Exercise objective:
Reproduce word for word the rows below that fall between the line containing "cavern [1206, 370]" and the line containing "centerpieces is located", inclusive.

-=-=-=-=-

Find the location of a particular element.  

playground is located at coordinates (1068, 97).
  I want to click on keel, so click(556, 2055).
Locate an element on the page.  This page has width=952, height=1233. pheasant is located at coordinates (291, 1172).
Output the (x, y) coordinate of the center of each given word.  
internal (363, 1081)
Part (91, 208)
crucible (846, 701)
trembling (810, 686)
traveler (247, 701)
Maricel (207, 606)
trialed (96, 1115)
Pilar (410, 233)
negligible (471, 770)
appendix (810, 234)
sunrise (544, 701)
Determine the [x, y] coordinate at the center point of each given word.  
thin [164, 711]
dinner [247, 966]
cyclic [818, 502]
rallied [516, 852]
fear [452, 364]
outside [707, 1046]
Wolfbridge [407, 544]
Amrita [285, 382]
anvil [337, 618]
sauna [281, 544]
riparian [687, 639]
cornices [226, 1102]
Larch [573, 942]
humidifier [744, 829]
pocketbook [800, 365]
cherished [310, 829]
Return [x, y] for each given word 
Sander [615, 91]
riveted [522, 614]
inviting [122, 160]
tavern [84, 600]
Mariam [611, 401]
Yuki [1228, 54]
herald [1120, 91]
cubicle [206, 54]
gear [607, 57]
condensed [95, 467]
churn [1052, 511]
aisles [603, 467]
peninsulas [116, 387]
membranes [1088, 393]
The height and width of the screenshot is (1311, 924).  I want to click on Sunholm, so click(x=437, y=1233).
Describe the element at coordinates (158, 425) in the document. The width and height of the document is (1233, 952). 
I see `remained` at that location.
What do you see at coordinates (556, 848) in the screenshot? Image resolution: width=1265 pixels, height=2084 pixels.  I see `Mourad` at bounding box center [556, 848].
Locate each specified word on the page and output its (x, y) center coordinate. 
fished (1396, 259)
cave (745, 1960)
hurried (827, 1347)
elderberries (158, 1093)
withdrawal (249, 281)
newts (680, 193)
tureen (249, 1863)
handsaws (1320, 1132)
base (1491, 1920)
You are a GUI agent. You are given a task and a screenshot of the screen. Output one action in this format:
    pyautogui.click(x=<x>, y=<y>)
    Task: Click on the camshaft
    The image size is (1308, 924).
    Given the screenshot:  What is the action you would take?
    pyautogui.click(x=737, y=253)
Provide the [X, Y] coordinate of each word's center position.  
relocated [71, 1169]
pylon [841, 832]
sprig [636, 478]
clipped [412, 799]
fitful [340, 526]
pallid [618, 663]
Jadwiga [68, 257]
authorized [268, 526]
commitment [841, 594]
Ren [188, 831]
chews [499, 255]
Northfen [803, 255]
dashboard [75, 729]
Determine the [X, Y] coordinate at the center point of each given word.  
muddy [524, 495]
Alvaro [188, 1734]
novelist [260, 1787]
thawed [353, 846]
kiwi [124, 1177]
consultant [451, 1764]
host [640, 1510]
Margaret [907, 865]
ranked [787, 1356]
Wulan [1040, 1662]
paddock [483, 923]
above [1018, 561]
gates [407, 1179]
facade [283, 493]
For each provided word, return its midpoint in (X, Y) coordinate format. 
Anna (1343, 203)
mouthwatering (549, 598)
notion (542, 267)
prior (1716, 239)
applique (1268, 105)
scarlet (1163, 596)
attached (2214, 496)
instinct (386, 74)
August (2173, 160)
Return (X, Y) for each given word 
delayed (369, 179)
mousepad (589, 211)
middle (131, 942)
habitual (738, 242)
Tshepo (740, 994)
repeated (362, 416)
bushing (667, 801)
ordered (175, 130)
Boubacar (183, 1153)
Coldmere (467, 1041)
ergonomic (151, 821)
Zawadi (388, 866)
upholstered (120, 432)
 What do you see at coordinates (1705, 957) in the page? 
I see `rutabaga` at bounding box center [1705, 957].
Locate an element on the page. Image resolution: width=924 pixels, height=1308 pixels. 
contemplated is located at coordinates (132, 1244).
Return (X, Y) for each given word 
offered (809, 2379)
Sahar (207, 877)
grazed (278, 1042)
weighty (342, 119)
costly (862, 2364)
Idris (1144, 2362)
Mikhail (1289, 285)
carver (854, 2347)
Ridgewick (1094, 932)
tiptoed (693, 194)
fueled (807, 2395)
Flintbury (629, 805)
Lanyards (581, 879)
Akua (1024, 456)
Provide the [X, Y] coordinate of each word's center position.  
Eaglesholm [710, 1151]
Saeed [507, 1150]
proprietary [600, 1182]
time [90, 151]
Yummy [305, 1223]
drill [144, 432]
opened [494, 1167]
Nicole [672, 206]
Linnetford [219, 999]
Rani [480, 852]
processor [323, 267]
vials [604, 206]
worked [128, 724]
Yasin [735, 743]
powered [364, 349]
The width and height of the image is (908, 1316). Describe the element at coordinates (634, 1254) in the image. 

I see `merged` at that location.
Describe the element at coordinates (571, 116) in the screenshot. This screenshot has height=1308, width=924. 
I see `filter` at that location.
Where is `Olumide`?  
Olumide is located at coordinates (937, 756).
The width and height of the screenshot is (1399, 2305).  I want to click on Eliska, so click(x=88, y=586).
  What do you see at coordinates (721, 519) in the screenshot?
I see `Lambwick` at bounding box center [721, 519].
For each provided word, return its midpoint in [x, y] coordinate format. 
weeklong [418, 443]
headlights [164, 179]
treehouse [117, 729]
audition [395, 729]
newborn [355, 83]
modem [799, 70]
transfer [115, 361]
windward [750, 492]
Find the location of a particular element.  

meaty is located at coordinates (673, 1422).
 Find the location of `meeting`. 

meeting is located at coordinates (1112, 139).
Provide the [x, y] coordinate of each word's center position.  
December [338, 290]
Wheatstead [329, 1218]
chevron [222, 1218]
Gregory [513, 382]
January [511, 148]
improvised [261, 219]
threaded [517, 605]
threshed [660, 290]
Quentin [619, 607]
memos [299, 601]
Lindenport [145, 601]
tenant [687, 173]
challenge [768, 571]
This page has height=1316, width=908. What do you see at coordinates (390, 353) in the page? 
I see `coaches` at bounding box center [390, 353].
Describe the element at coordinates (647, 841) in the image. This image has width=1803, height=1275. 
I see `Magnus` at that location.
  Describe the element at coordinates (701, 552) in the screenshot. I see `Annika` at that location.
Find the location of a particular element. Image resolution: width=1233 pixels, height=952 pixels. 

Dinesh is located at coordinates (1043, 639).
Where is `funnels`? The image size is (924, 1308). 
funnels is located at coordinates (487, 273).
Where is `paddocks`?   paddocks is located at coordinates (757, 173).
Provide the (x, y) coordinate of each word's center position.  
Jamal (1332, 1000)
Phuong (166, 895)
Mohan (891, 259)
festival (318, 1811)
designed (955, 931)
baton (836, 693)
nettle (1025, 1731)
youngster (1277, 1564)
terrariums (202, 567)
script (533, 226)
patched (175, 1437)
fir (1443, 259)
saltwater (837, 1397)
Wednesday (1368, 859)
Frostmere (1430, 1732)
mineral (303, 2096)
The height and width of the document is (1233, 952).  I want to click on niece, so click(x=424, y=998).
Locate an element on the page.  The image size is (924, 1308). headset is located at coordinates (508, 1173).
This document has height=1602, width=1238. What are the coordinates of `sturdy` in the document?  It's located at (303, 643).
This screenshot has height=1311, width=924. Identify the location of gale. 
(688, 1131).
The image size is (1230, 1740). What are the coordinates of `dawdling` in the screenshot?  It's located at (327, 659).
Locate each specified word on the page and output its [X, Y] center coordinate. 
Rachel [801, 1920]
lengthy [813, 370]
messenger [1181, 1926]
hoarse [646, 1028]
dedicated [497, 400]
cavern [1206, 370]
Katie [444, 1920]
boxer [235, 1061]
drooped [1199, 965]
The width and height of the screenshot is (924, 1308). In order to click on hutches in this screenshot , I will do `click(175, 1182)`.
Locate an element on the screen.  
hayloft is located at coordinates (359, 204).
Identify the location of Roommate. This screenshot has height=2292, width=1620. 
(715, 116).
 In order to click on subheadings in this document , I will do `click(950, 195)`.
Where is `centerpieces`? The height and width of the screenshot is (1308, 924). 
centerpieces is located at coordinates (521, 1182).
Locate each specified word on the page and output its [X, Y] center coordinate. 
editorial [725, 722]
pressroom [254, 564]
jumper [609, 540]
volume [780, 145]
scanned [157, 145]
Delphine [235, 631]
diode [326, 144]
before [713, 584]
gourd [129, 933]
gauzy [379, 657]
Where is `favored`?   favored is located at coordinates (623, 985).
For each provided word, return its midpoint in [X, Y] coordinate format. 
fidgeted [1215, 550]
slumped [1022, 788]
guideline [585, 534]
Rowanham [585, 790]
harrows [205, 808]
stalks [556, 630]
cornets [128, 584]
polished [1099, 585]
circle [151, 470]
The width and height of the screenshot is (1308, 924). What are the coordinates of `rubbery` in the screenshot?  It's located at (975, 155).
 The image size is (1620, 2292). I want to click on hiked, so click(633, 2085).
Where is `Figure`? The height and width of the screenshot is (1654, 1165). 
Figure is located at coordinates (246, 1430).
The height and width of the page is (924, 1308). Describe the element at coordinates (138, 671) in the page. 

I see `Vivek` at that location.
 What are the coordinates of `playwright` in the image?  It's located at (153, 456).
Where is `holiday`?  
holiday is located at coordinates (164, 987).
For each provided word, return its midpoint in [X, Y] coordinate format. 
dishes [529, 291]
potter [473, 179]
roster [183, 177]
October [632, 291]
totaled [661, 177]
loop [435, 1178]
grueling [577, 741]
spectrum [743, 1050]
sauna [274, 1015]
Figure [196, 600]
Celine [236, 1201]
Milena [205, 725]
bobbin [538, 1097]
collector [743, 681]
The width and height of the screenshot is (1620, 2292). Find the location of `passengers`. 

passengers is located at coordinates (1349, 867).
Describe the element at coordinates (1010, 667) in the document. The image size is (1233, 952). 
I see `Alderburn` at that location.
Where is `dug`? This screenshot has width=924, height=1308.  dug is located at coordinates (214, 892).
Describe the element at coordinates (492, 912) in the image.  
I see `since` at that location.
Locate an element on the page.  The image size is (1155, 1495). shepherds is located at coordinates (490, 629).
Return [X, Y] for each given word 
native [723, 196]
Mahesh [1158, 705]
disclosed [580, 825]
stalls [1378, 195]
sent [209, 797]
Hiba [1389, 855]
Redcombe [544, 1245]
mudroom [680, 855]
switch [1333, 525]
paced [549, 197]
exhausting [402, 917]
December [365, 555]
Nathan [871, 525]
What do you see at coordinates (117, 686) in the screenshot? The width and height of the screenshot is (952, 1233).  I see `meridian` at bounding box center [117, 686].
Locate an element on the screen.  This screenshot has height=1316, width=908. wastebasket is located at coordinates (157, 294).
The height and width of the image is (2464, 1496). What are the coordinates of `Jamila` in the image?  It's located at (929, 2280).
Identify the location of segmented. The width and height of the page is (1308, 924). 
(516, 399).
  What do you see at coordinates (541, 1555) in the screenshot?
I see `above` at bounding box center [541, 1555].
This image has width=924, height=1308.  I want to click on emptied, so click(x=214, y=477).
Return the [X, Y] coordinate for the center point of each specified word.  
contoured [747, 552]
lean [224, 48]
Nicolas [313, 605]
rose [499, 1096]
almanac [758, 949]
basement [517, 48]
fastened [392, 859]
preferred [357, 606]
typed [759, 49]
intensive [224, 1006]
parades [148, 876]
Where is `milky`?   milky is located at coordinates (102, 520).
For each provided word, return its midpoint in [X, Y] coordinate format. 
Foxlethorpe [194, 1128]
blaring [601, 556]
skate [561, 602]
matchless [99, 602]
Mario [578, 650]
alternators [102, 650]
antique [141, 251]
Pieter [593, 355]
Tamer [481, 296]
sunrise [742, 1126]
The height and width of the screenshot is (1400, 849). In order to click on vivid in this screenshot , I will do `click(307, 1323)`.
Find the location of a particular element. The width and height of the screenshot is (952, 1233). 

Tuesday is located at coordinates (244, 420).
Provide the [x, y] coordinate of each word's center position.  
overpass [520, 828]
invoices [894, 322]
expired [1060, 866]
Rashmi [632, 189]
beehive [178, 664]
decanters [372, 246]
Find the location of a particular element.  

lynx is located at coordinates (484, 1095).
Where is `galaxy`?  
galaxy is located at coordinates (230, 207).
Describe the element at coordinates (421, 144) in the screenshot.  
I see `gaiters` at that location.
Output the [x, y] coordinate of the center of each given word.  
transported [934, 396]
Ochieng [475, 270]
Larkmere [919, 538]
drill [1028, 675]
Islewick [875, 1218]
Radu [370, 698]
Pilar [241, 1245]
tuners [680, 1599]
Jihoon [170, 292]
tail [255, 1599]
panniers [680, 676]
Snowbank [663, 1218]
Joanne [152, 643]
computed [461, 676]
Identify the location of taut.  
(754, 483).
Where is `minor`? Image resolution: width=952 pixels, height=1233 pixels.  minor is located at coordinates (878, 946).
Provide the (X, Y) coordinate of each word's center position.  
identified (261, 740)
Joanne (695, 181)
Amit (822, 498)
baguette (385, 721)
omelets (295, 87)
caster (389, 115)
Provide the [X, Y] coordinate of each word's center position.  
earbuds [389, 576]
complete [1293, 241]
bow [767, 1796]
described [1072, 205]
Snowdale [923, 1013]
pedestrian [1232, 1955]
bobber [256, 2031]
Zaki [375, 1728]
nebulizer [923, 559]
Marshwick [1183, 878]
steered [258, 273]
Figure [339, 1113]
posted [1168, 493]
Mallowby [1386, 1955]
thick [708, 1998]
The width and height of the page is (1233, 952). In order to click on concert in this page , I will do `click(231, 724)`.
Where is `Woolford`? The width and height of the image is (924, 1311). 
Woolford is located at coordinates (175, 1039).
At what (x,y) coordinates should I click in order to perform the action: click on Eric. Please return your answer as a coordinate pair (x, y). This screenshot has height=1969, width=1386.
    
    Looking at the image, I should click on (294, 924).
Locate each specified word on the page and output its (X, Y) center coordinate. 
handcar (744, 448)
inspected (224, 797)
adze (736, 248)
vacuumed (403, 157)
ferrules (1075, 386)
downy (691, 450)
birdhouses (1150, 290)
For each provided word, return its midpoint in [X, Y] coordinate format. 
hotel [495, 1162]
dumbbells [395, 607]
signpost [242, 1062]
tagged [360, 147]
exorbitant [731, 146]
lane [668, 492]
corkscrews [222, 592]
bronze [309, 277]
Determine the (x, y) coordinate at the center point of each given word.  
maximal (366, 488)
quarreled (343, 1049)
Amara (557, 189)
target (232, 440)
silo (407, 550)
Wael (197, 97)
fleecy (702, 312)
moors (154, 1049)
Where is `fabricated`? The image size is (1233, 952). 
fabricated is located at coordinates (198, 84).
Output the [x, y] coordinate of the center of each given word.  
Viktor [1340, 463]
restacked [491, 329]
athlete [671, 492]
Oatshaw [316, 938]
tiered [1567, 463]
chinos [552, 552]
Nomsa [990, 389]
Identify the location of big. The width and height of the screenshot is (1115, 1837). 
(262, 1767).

-=-=-=-=-

Answer for the task:
cavern [1206, 370]
Katie [444, 1920]
boxer [235, 1061]
drooped [1199, 965]
The width and height of the screenshot is (924, 1308). In order to click on hutches in this screenshot , I will do `click(175, 1182)`.
Locate an element on the screen.  
hayloft is located at coordinates (359, 204).
Identify the location of Roommate. This screenshot has height=2292, width=1620. 
(715, 116).
 In order to click on subheadings in this document , I will do `click(950, 195)`.
Where is `centerpieces`? The height and width of the screenshot is (1308, 924). 
centerpieces is located at coordinates (521, 1182).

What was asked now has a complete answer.